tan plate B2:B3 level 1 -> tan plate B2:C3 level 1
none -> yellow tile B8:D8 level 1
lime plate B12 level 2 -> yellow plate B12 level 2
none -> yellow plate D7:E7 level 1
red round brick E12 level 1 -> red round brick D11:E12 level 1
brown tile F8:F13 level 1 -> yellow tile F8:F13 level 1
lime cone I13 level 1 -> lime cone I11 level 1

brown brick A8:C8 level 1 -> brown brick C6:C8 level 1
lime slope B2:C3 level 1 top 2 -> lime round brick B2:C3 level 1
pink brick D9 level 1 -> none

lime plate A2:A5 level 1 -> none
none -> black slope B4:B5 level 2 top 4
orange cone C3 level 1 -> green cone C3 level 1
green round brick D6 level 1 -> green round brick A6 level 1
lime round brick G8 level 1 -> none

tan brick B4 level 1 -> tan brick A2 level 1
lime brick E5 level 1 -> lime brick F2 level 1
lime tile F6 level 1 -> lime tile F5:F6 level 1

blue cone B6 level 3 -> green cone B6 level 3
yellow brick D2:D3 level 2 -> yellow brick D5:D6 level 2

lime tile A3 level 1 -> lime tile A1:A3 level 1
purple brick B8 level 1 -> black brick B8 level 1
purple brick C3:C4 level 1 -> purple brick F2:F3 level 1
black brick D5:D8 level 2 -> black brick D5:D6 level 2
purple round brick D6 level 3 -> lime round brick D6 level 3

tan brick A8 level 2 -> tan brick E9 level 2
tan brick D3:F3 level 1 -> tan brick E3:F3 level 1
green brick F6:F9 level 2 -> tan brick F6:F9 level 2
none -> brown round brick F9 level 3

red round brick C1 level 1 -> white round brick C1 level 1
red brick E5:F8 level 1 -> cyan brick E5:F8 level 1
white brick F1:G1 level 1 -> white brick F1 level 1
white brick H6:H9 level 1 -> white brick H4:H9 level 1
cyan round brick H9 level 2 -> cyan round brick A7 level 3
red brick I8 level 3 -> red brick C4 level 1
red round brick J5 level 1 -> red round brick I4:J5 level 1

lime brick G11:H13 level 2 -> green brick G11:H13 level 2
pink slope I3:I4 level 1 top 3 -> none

○ ○ ○ ○ ○ ○ ○

### Task prompt:
Output exactly the lines of the records from the first through the one bearing "brown brick A8:C8", both ends included.

### Problem solution:
tan plate B2:B3 level 1 -> tan plate B2:C3 level 1
none -> yellow tile B8:D8 level 1
lime plate B12 level 2 -> yellow plate B12 level 2
none -> yellow plate D7:E7 level 1
red round brick E12 level 1 -> red round brick D11:E12 level 1
brown tile F8:F13 level 1 -> yellow tile F8:F13 level 1
lime cone I13 level 1 -> lime cone I11 level 1

brown brick A8:C8 level 1 -> brown brick C6:C8 level 1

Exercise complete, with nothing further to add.